┌──

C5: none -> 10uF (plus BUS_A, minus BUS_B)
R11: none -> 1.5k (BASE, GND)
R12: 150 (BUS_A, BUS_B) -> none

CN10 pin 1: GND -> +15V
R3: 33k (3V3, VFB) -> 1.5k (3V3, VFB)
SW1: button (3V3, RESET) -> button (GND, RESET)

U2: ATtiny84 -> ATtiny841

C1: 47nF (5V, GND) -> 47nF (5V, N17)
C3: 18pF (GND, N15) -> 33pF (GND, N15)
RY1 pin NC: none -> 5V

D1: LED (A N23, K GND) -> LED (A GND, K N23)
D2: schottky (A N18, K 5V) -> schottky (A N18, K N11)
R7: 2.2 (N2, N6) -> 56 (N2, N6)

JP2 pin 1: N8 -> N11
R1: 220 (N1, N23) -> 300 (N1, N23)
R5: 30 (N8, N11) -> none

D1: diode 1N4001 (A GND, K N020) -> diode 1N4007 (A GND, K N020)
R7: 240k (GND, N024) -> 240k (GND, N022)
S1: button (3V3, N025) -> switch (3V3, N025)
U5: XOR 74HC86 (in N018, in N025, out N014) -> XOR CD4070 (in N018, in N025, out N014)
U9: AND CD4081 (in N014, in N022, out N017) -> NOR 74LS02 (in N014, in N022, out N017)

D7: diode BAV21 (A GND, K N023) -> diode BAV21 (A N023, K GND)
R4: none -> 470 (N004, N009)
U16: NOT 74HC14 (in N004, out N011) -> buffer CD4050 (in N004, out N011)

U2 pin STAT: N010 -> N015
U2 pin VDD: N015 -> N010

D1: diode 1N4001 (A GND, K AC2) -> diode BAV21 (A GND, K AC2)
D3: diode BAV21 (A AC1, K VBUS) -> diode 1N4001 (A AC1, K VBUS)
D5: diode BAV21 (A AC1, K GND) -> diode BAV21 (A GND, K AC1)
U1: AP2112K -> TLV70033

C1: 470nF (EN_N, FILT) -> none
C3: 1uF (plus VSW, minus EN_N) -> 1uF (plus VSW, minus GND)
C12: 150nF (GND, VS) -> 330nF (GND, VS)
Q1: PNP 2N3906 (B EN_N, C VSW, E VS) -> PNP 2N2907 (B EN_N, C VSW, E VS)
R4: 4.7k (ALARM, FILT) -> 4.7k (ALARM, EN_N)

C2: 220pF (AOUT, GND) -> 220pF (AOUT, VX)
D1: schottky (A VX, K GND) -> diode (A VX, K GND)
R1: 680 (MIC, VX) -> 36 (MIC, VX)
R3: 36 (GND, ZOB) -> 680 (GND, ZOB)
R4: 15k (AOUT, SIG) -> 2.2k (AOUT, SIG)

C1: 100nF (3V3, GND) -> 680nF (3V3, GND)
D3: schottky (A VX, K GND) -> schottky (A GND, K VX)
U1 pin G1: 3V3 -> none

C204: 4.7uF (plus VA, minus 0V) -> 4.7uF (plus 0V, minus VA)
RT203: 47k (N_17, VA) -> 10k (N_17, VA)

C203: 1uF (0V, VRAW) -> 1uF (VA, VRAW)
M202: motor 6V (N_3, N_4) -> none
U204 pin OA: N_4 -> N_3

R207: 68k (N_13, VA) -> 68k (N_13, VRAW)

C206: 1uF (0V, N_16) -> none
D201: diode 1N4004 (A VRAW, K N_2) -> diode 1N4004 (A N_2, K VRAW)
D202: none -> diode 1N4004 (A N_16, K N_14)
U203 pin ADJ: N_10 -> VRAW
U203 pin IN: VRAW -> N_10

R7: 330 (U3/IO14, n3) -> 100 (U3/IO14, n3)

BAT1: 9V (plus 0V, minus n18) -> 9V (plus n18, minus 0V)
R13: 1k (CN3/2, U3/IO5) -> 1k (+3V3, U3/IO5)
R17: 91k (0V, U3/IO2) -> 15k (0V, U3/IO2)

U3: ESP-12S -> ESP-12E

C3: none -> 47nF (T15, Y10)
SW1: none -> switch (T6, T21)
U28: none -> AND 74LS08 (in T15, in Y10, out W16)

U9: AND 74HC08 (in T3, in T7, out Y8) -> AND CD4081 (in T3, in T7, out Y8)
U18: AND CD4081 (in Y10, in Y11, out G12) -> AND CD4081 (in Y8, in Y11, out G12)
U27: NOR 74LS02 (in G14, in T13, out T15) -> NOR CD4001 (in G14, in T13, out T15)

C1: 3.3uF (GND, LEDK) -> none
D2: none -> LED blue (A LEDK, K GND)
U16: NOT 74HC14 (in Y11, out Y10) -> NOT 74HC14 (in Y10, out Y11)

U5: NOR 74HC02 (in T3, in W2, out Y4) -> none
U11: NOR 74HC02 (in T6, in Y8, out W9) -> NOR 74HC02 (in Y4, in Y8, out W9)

└──

→ YOUR ASSIGNMENT: Your task is to reproduce the entire listing exactly as it appears.

→ RESPONSE AREA:
C5: none -> 10uF (plus BUS_A, minus BUS_B)
R11: none -> 1.5k (BASE, GND)
R12: 150 (BUS_A, BUS_B) -> none

CN10 pin 1: GND -> +15V
R3: 33k (3V3, VFB) -> 1.5k (3V3, VFB)
SW1: button (3V3, RESET) -> button (GND, RESET)

U2: ATtiny84 -> ATtiny841

C1: 47nF (5V, GND) -> 47nF (5V, N17)
C3: 18pF (GND, N15) -> 33pF (GND, N15)
RY1 pin NC: none -> 5V

D1: LED (A N23, K GND) -> LED (A GND, K N23)
D2: schottky (A N18, K 5V) -> schottky (A N18, K N11)
R7: 2.2 (N2, N6) -> 56 (N2, N6)

JP2 pin 1: N8 -> N11
R1: 220 (N1, N23) -> 300 (N1, N23)
R5: 30 (N8, N11) -> none

D1: diode 1N4001 (A GND, K N020) -> diode 1N4007 (A GND, K N020)
R7: 240k (GND, N024) -> 240k (GND, N022)
S1: button (3V3, N025) -> switch (3V3, N025)
U5: XOR 74HC86 (in N018, in N025, out N014) -> XOR CD4070 (in N018, in N025, out N014)
U9: AND CD4081 (in N014, in N022, out N017) -> NOR 74LS02 (in N014, in N022, out N017)

D7: diode BAV21 (A GND, K N023) -> diode BAV21 (A N023, K GND)
R4: none -> 470 (N004, N009)
U16: NOT 74HC14 (in N004, out N011) -> buffer CD4050 (in N004, out N011)

U2 pin STAT: N010 -> N015
U2 pin VDD: N015 -> N010

D1: diode 1N4001 (A GND, K AC2) -> diode BAV21 (A GND, K AC2)
D3: diode BAV21 (A AC1, K VBUS) -> diode 1N4001 (A AC1, K VBUS)
D5: diode BAV21 (A AC1, K GND) -> diode BAV21 (A GND, K AC1)
U1: AP2112K -> TLV70033

C1: 470nF (EN_N, FILT) -> none
C3: 1uF (plus VSW, minus EN_N) -> 1uF (plus VSW, minus GND)
C12: 150nF (GND, VS) -> 330nF (GND, VS)
Q1: PNP 2N3906 (B EN_N, C VSW, E VS) -> PNP 2N2907 (B EN_N, C VSW, E VS)
R4: 4.7k (ALARM, FILT) -> 4.7k (ALARM, EN_N)

C2: 220pF (AOUT, GND) -> 220pF (AOUT, VX)
D1: schottky (A VX, K GND) -> diode (A VX, K GND)
R1: 680 (MIC, VX) -> 36 (MIC, VX)
R3: 36 (GND, ZOB) -> 680 (GND, ZOB)
R4: 15k (AOUT, SIG) -> 2.2k (AOUT, SIG)

C1: 100nF (3V3, GND) -> 680nF (3V3, GND)
D3: schottky (A VX, K GND) -> schottky (A GND, K VX)
U1 pin G1: 3V3 -> none

C204: 4.7uF (plus VA, minus 0V) -> 4.7uF (plus 0V, minus VA)
RT203: 47k (N_17, VA) -> 10k (N_17, VA)

C203: 1uF (0V, VRAW) -> 1uF (VA, VRAW)
M202: motor 6V (N_3, N_4) -> none
U204 pin OA: N_4 -> N_3

R207: 68k (N_13, VA) -> 68k (N_13, VRAW)

C206: 1uF (0V, N_16) -> none
D201: diode 1N4004 (A VRAW, K N_2) -> diode 1N4004 (A N_2, K VRAW)
D202: none -> diode 1N4004 (A N_16, K N_14)
U203 pin ADJ: N_10 -> VRAW
U203 pin IN: VRAW -> N_10

R7: 330 (U3/IO14, n3) -> 100 (U3/IO14, n3)

BAT1: 9V (plus 0V, minus n18) -> 9V (plus n18, minus 0V)
R13: 1k (CN3/2, U3/IO5) -> 1k (+3V3, U3/IO5)
R17: 91k (0V, U3/IO2) -> 15k (0V, U3/IO2)

U3: ESP-12S -> ESP-12E

C3: none -> 47nF (T15, Y10)
SW1: none -> switch (T6, T21)
U28: none -> AND 74LS08 (in T15, in Y10, out W16)

U9: AND 74HC08 (in T3, in T7, out Y8) -> AND CD4081 (in T3, in T7, out Y8)
U18: AND CD4081 (in Y10, in Y11, out G12) -> AND CD4081 (in Y8, in Y11, out G12)
U27: NOR 74LS02 (in G14, in T13, out T15) -> NOR CD4001 (in G14, in T13, out T15)

C1: 3.3uF (GND, LEDK) -> none
D2: none -> LED blue (A LEDK, K GND)
U16: NOT 74HC14 (in Y11, out Y10) -> NOT 74HC14 (in Y10, out Y11)

U5: NOR 74HC02 (in T3, in W2, out Y4) -> none
U11: NOR 74HC02 (in T6, in Y8, out W9) -> NOR 74HC02 (in Y4, in Y8, out W9)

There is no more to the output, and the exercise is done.